-- TASK --
In the data below, find each line containing the string "turned" and return it.

-- ENTRIES SUPPLIED --
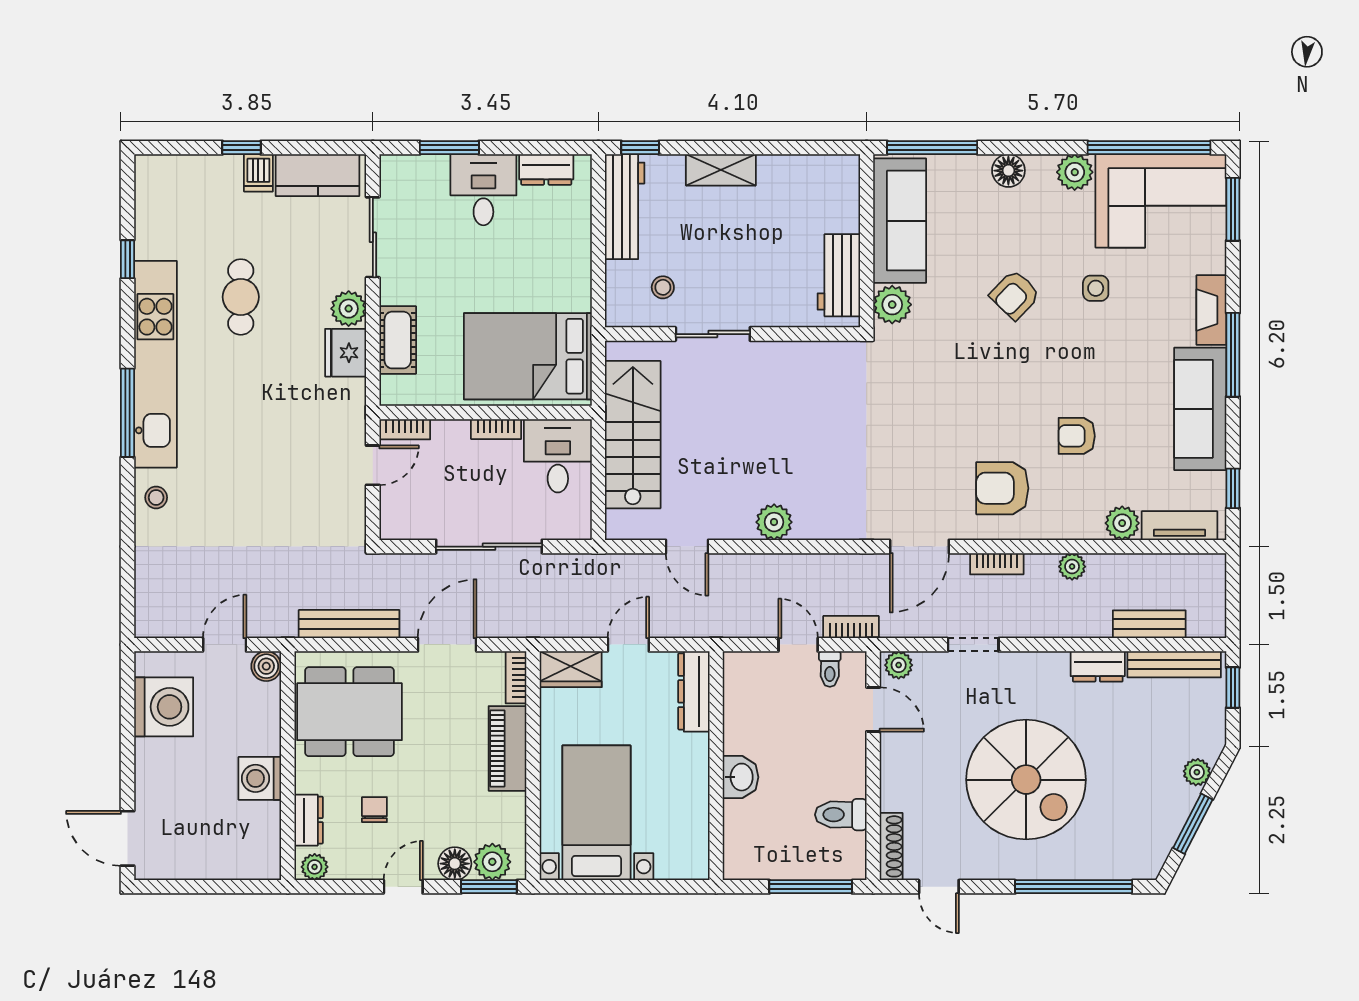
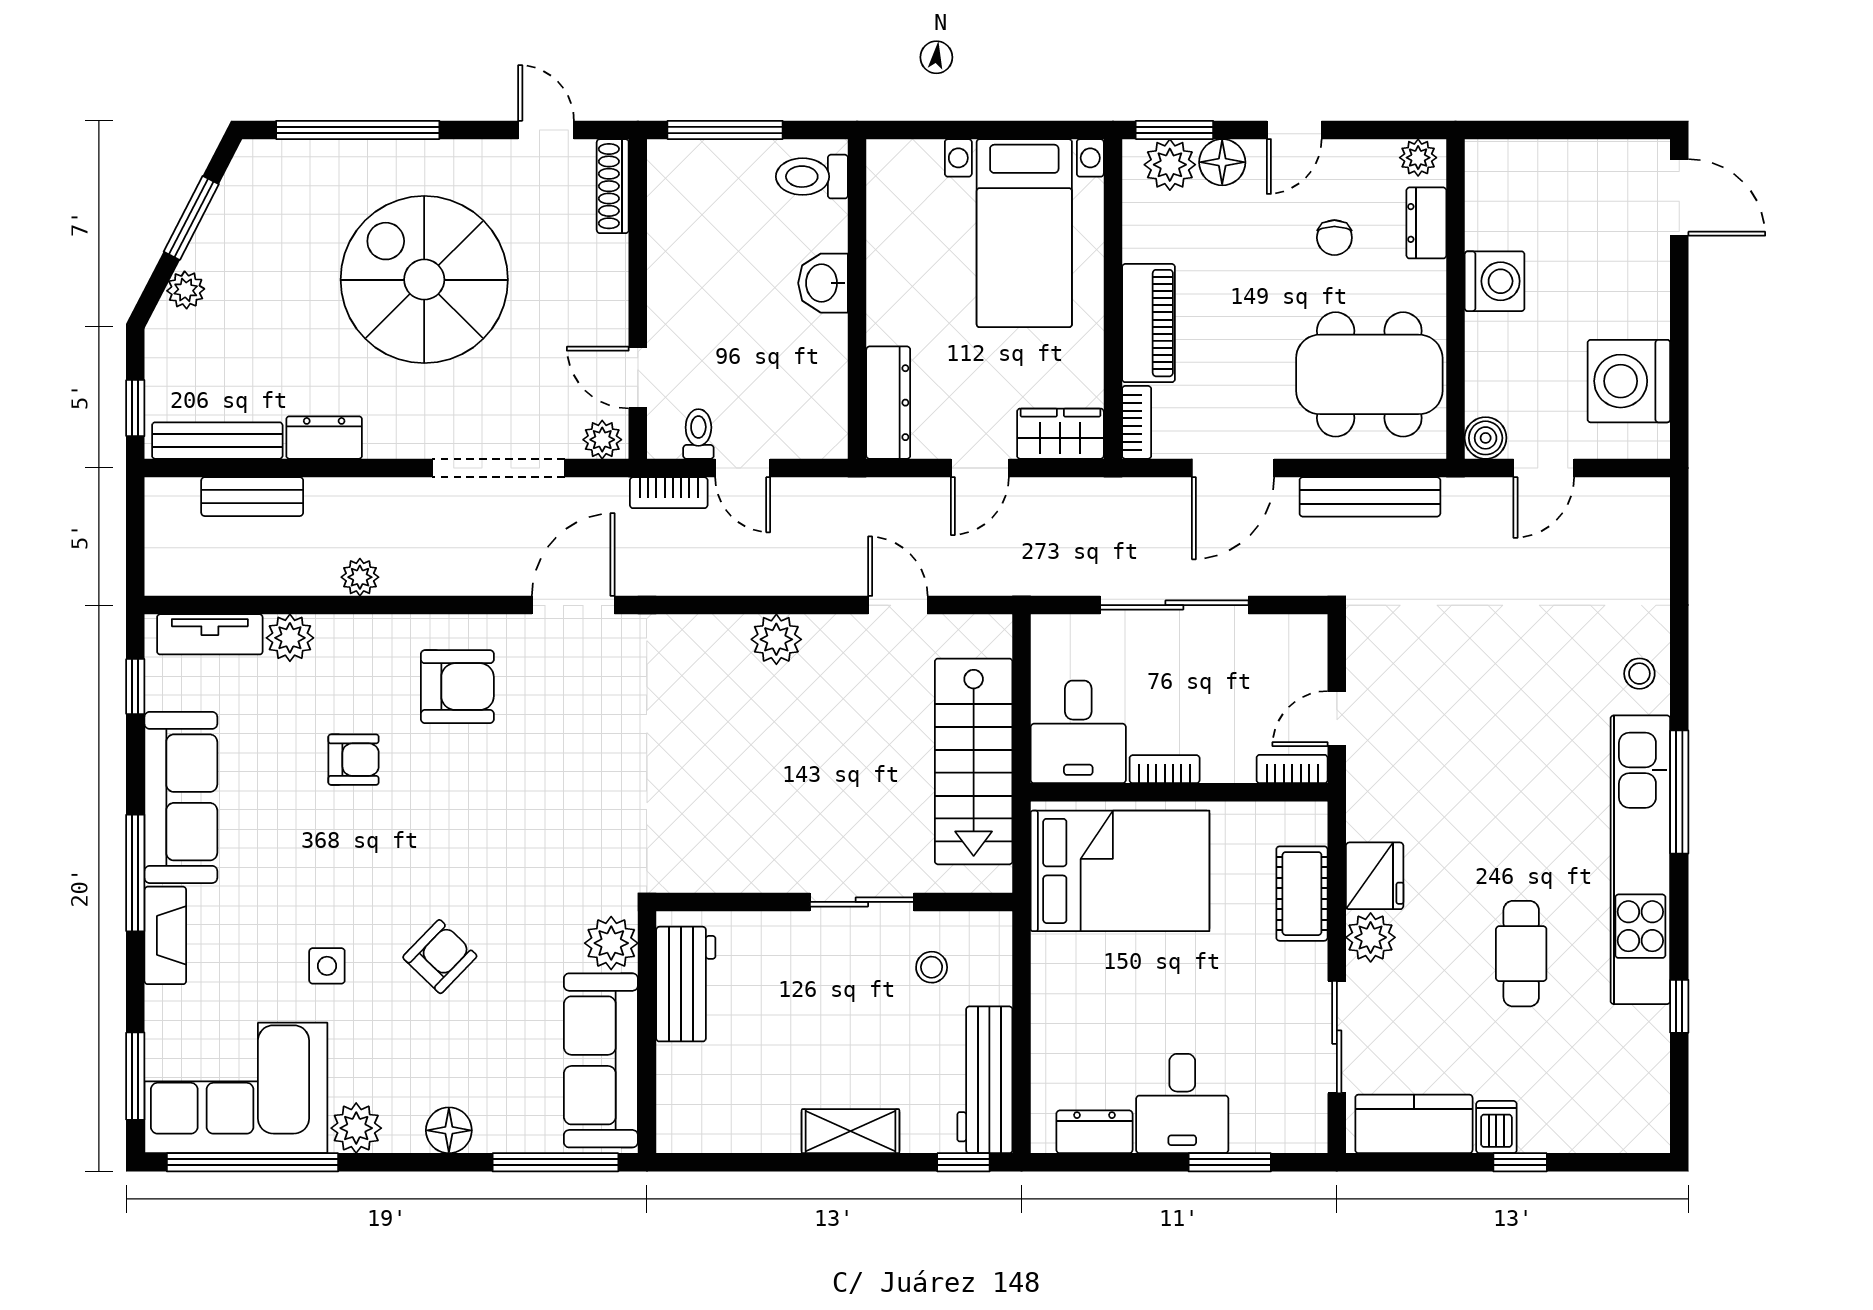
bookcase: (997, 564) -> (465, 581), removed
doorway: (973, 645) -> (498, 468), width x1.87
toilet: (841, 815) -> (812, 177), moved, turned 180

* * *

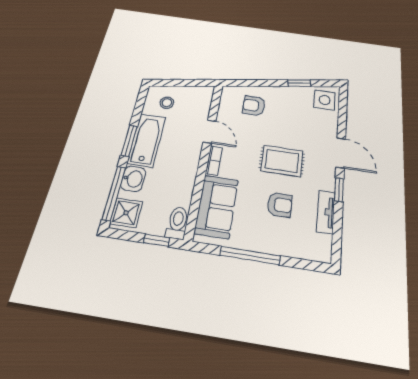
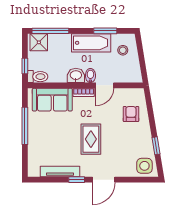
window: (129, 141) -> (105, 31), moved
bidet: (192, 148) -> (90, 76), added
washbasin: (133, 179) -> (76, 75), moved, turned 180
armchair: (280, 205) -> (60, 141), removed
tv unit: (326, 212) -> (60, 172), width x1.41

-- REPLY TO THE EXERCISE --
toilet: (841, 815) -> (812, 177), moved, turned 180
washbasin: (133, 179) -> (76, 75), moved, turned 180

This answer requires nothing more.